[Listed records — start]
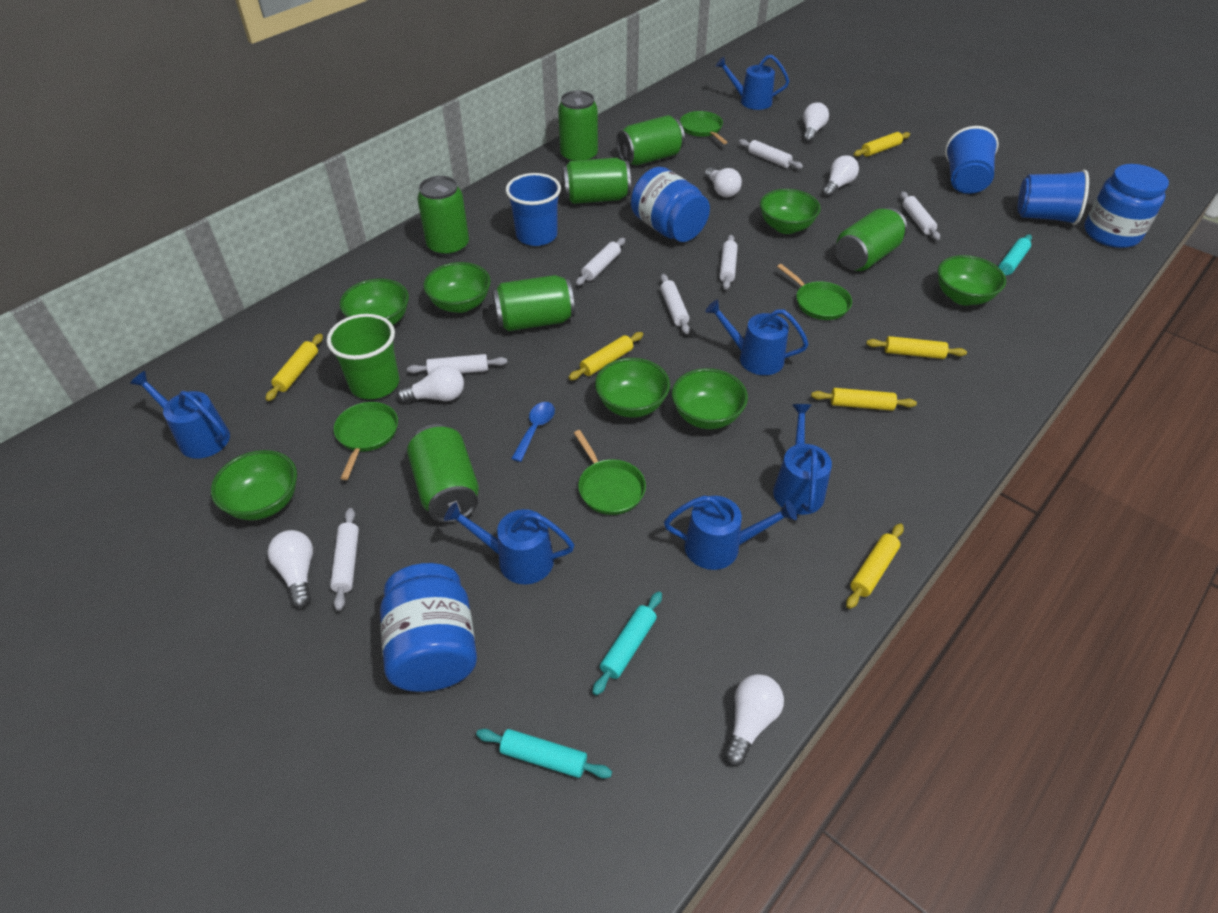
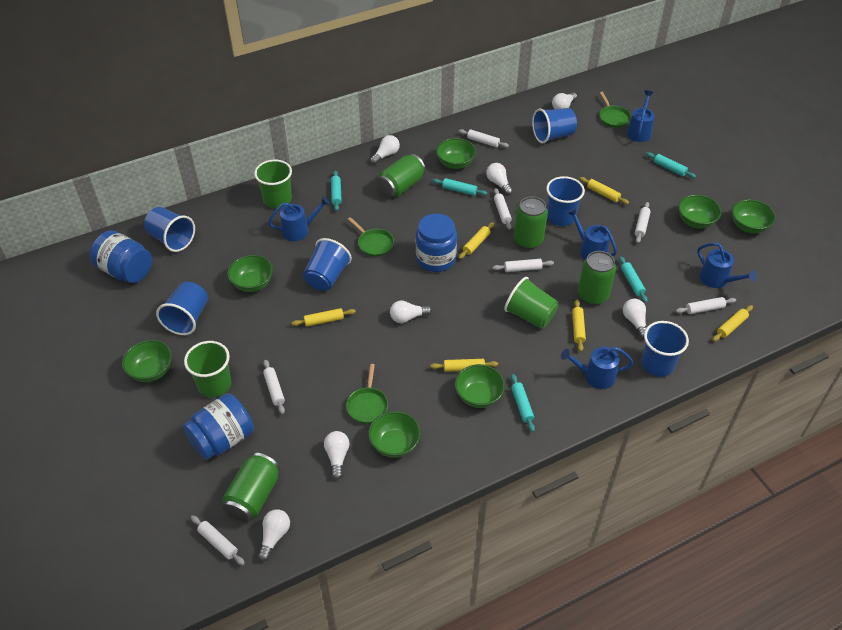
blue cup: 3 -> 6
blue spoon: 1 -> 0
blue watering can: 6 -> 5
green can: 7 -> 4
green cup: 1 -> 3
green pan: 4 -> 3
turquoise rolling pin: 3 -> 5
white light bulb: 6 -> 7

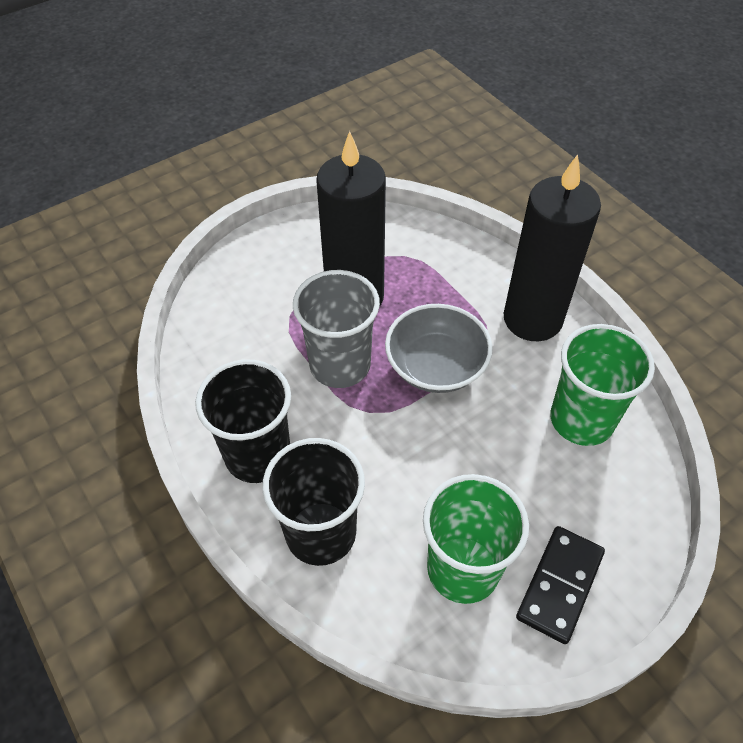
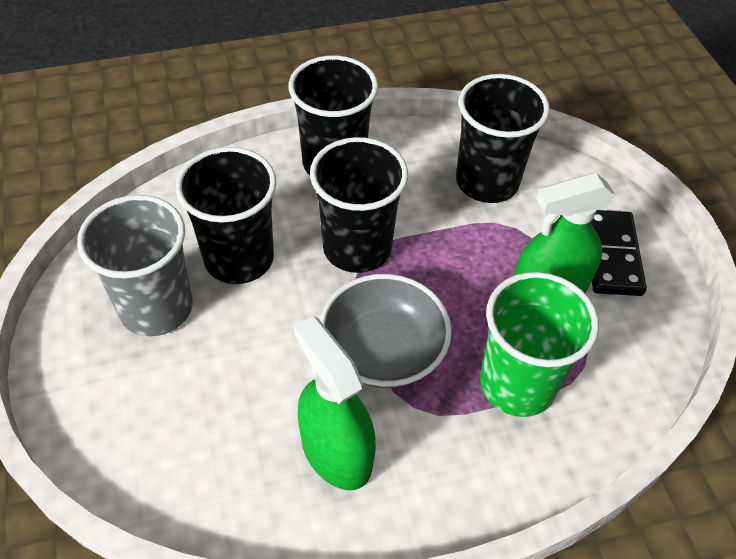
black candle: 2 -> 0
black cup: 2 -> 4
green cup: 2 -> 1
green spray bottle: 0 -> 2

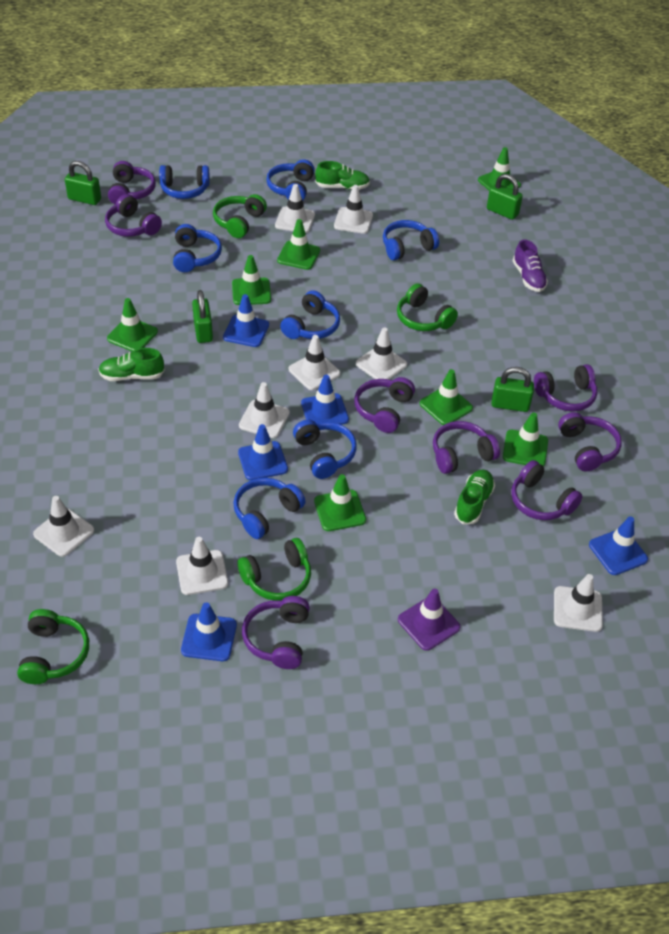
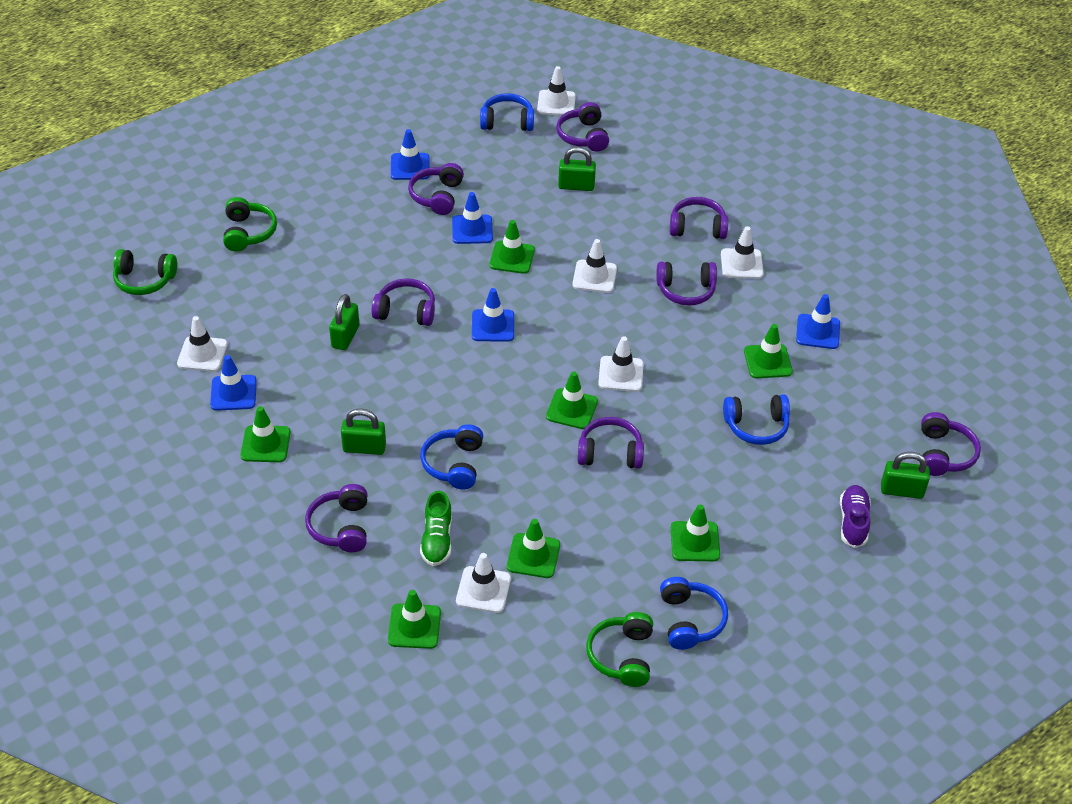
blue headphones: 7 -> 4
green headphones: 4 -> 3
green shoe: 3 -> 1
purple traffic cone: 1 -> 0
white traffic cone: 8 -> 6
[Listed records — finish]
● **Aim of the task**:
The copy you give must run from the line containing "green spray bottle: 0 -> 2" through the last line of the records, exactly, with the pictures left out.

● **Written response**:
green spray bottle: 0 -> 2

blue headphones: 7 -> 4
green headphones: 4 -> 3
green shoe: 3 -> 1
purple traffic cone: 1 -> 0
white traffic cone: 8 -> 6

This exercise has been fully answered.